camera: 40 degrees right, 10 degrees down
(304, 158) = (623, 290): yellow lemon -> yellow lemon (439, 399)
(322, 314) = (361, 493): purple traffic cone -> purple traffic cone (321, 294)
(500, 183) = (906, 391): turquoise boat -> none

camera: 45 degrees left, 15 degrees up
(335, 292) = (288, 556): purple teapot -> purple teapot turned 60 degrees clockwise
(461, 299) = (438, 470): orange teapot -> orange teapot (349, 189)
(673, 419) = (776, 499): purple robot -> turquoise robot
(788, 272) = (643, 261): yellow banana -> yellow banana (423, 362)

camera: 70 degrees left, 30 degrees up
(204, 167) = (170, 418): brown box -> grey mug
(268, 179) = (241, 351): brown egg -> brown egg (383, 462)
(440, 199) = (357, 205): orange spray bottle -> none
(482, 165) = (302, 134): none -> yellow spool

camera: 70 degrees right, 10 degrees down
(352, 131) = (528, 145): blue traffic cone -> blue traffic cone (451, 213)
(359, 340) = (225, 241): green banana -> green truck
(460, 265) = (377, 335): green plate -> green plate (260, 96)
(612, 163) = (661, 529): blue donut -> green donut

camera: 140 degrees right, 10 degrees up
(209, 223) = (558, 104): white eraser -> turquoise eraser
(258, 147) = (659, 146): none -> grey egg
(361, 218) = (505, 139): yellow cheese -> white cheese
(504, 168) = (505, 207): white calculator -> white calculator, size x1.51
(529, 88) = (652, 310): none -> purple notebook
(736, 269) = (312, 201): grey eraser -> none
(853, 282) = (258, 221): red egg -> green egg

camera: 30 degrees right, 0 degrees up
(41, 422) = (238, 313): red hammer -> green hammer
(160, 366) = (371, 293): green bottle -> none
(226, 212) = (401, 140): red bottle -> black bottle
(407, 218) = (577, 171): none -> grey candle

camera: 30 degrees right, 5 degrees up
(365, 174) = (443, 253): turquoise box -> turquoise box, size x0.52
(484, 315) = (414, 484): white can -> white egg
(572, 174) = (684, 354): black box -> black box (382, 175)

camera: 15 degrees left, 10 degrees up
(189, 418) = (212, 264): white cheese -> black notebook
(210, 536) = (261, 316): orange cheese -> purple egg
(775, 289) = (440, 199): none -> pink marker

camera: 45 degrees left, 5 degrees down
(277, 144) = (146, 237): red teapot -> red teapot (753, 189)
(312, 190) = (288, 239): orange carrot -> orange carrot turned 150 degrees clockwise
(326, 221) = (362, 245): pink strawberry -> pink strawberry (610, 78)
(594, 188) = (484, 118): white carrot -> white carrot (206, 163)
========
= TASK =
An exact transcription of all the entries is needed.

= ANSWER TO THIS EXERCISE =
camera: 40 degrees right, 10 degrees down
(304, 158) = (623, 290): yellow lemon -> yellow lemon (439, 399)
(322, 314) = (361, 493): purple traffic cone -> purple traffic cone (321, 294)
(500, 183) = (906, 391): turquoise boat -> none

camera: 45 degrees left, 15 degrees up
(335, 292) = (288, 556): purple teapot -> purple teapot turned 60 degrees clockwise
(461, 299) = (438, 470): orange teapot -> orange teapot (349, 189)
(673, 419) = (776, 499): purple robot -> turquoise robot
(788, 272) = (643, 261): yellow banana -> yellow banana (423, 362)

camera: 70 degrees left, 30 degrees up
(204, 167) = (170, 418): brown box -> grey mug
(268, 179) = (241, 351): brown egg -> brown egg (383, 462)
(440, 199) = (357, 205): orange spray bottle -> none
(482, 165) = (302, 134): none -> yellow spool

camera: 70 degrees right, 10 degrees down
(352, 131) = (528, 145): blue traffic cone -> blue traffic cone (451, 213)
(359, 340) = (225, 241): green banana -> green truck
(460, 265) = (377, 335): green plate -> green plate (260, 96)
(612, 163) = (661, 529): blue donut -> green donut

camera: 140 degrees right, 10 degrees up
(209, 223) = (558, 104): white eraser -> turquoise eraser
(258, 147) = (659, 146): none -> grey egg
(361, 218) = (505, 139): yellow cheese -> white cheese
(504, 168) = (505, 207): white calculator -> white calculator, size x1.51
(529, 88) = (652, 310): none -> purple notebook
(736, 269) = (312, 201): grey eraser -> none
(853, 282) = (258, 221): red egg -> green egg

camera: 30 degrees right, 0 degrees up
(41, 422) = (238, 313): red hammer -> green hammer
(160, 366) = (371, 293): green bottle -> none
(226, 212) = (401, 140): red bottle -> black bottle
(407, 218) = (577, 171): none -> grey candle

camera: 30 degrees right, 5 degrees up
(365, 174) = (443, 253): turquoise box -> turquoise box, size x0.52
(484, 315) = (414, 484): white can -> white egg
(572, 174) = (684, 354): black box -> black box (382, 175)

camera: 15 degrees left, 10 degrees up
(189, 418) = (212, 264): white cheese -> black notebook
(210, 536) = (261, 316): orange cheese -> purple egg
(775, 289) = (440, 199): none -> pink marker

camera: 45 degrees left, 5 degrees down
(277, 144) = (146, 237): red teapot -> red teapot (753, 189)
(312, 190) = (288, 239): orange carrot -> orange carrot turned 150 degrees clockwise
(326, 221) = (362, 245): pink strawberry -> pink strawberry (610, 78)
(594, 188) = (484, 118): white carrot -> white carrot (206, 163)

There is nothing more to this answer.